-- SOURCE DATA follows --

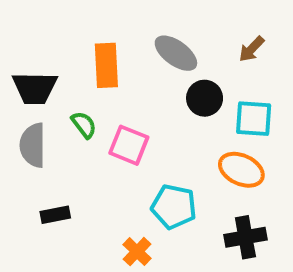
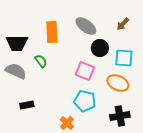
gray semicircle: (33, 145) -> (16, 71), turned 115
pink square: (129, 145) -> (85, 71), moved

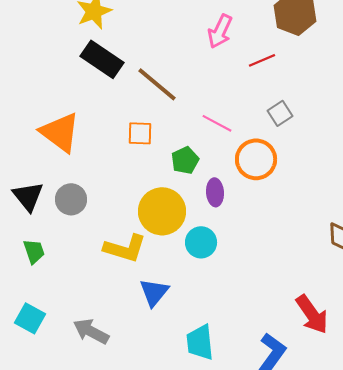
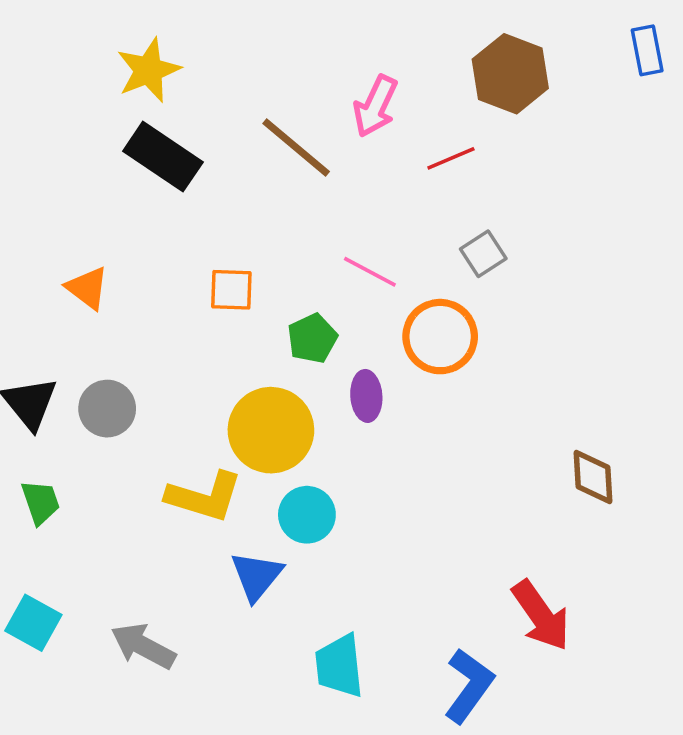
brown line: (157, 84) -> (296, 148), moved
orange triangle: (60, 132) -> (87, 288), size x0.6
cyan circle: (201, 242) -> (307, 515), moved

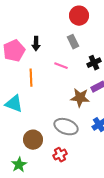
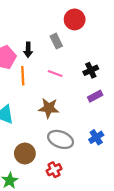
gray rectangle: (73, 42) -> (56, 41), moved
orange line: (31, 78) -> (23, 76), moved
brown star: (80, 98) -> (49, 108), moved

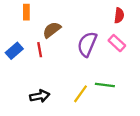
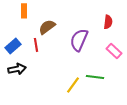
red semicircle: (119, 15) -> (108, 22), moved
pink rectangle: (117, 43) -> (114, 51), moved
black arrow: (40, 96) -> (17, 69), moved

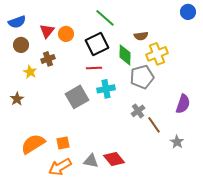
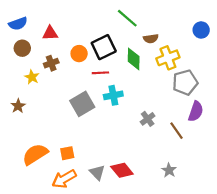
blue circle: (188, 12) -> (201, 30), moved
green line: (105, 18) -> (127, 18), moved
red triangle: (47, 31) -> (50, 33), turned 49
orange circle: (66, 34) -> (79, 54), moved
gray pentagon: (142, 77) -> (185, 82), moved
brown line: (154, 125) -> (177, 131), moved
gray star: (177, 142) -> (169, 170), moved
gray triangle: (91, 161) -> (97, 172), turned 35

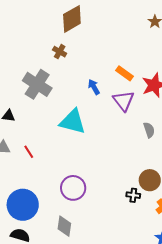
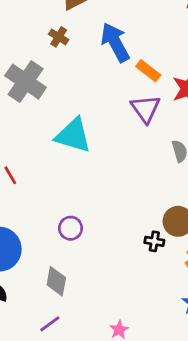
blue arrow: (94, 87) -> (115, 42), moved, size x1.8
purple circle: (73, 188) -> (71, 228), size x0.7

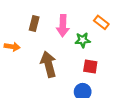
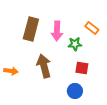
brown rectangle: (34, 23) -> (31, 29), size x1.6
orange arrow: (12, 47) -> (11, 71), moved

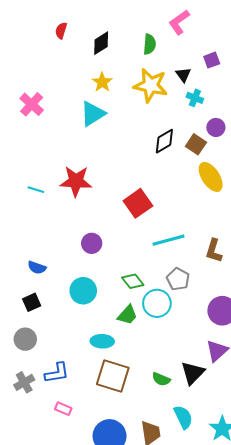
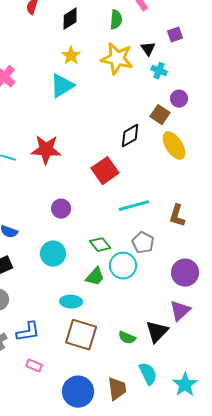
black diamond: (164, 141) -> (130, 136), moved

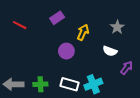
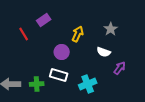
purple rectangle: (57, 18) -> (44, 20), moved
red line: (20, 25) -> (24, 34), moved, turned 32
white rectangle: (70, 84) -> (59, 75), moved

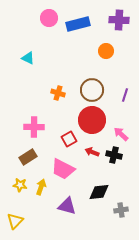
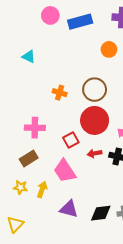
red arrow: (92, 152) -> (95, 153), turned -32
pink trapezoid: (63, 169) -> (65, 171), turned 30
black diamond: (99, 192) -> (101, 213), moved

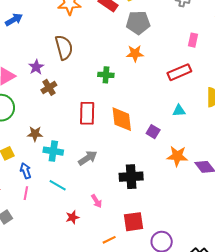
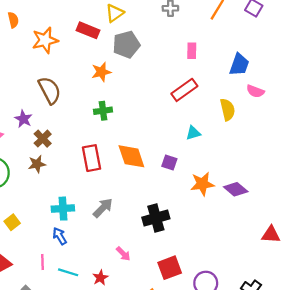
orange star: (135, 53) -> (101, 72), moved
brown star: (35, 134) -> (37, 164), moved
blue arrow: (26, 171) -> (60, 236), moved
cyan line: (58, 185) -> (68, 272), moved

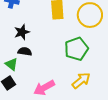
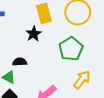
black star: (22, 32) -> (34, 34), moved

-- SOURCE DATA concluded --

→ ASSIGNMENT:
Filter the listing down to the lines holding the word "size", and return those.

→ ANSWER SECTION:
orange triangle: (60, 132) -> (87, 288), size x0.6
blue arrow: (94, 87) -> (115, 42), moved, size x1.8
purple circle: (73, 188) -> (71, 228), size x0.7
brown rectangle: (34, 23) -> (31, 29), size x1.6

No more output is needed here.